Task goal: Without including any image, repeat every record exactly.

Exercise input:

---

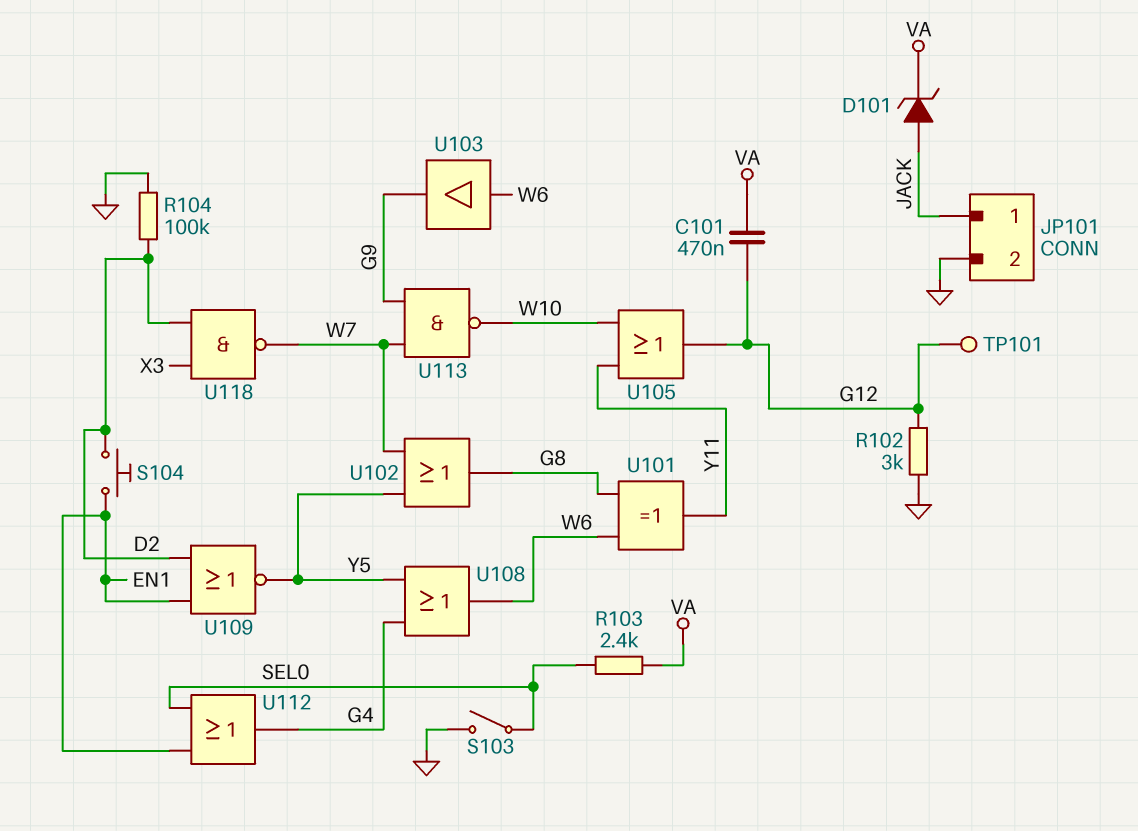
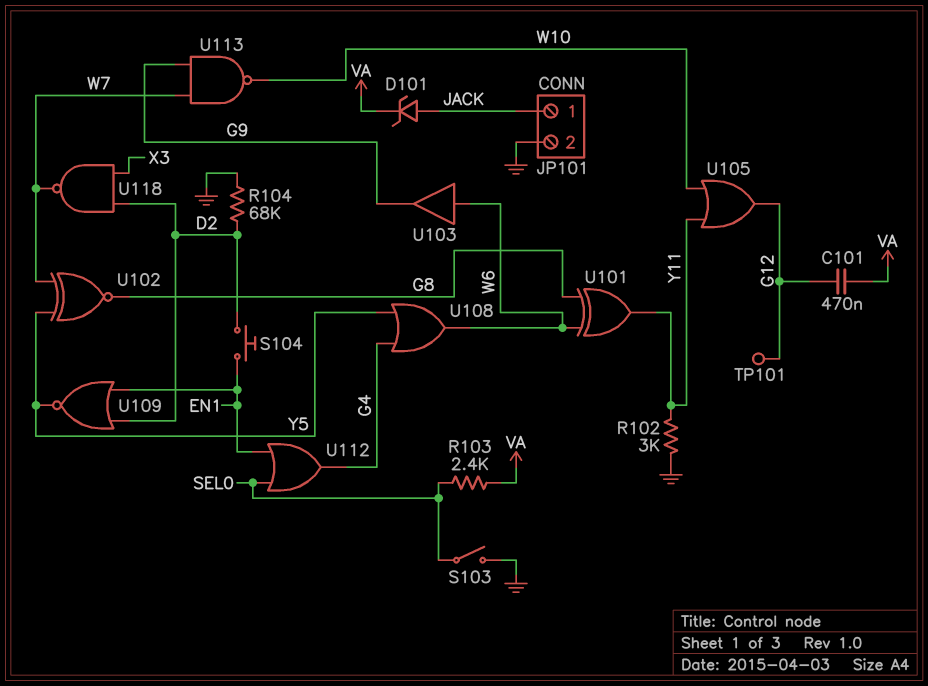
R102: 3k (G12, GND) -> 3k (GND, Y11)
R104: 100k (D2, GND) -> 68k (D2, GND)
U102: OR (in W7, in Y5, out G8) -> XNOR (in W7, in Y5, out G8)

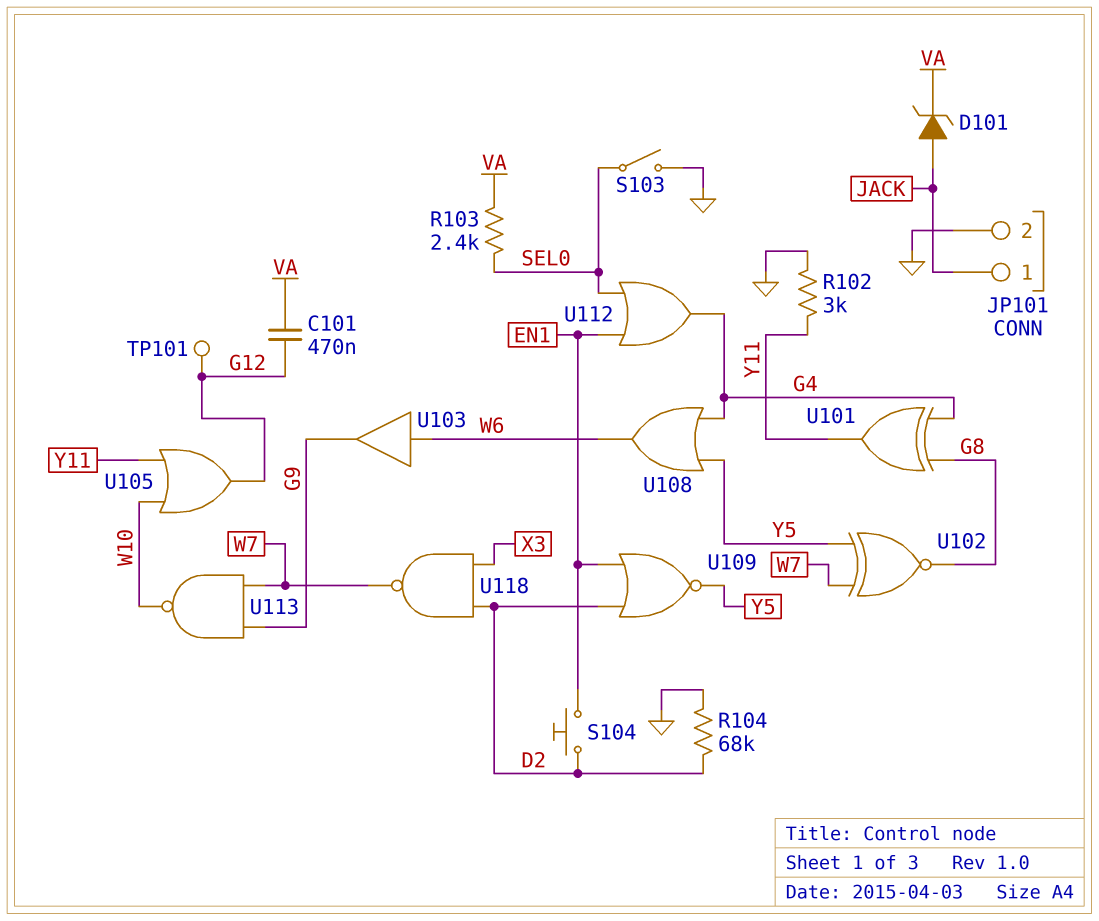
U101: XOR (in G8, in W6, out Y11) -> XOR (in G4, in G8, out Y11)

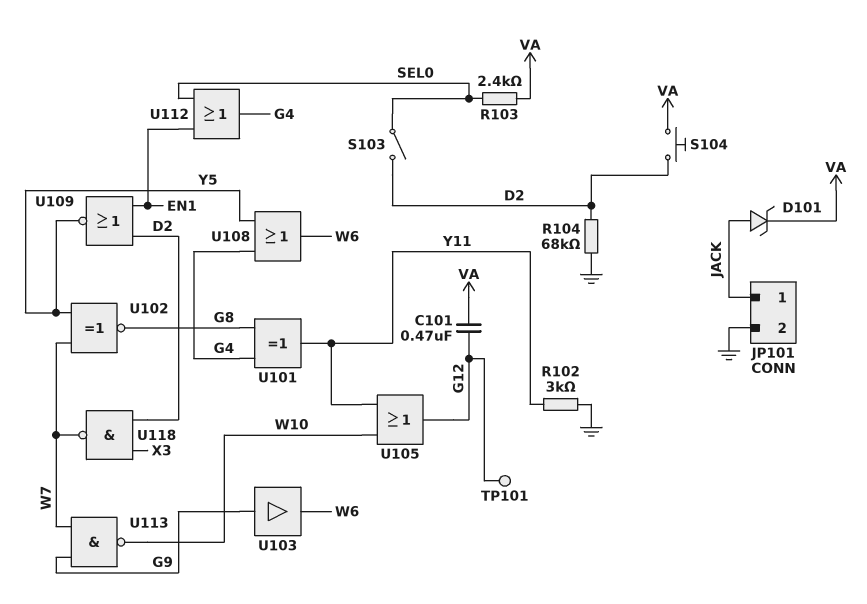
S103: switch (GND, SEL0) -> switch (D2, SEL0)
S104: button (D2, EN1) -> button (D2, VA)
U103: buffer (in W6, out G9) -> buffer (in G9, out W6)

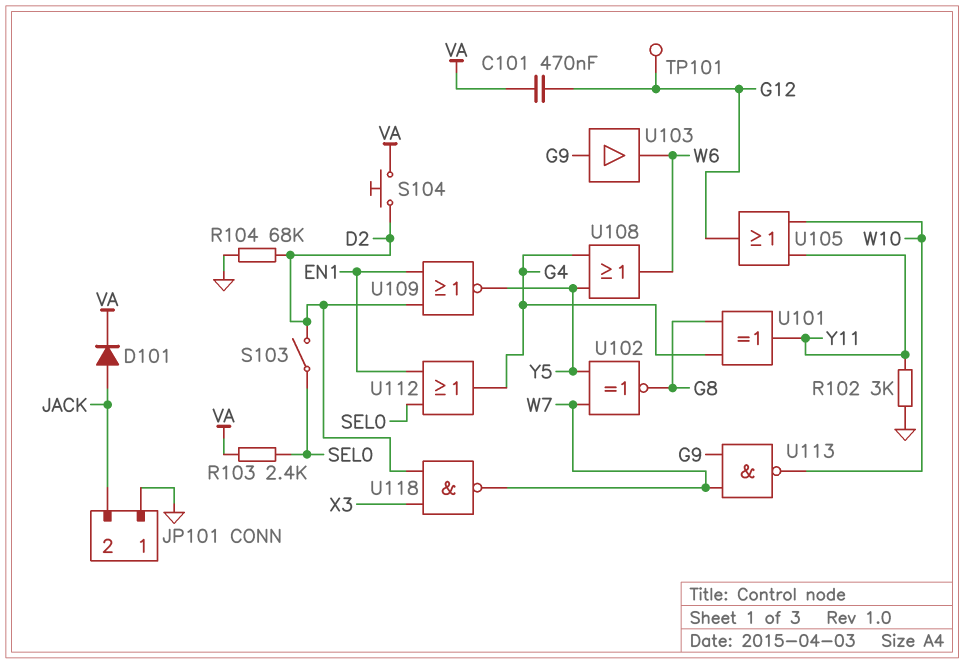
D101: zener (A JACK, K VA) -> diode (A JACK, K VA)
JP101 pin 1: JACK -> GND
JP101 pin 2: GND -> JACK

---

Exercise output:
R102: 3k (G12, GND) -> 3k (GND, Y11)
R104: 100k (D2, GND) -> 68k (D2, GND)
U102: OR (in W7, in Y5, out G8) -> XNOR (in W7, in Y5, out G8)

U101: XOR (in G8, in W6, out Y11) -> XOR (in G4, in G8, out Y11)

S103: switch (GND, SEL0) -> switch (D2, SEL0)
S104: button (D2, EN1) -> button (D2, VA)
U103: buffer (in W6, out G9) -> buffer (in G9, out W6)

D101: zener (A JACK, K VA) -> diode (A JACK, K VA)
JP101 pin 1: JACK -> GND
JP101 pin 2: GND -> JACK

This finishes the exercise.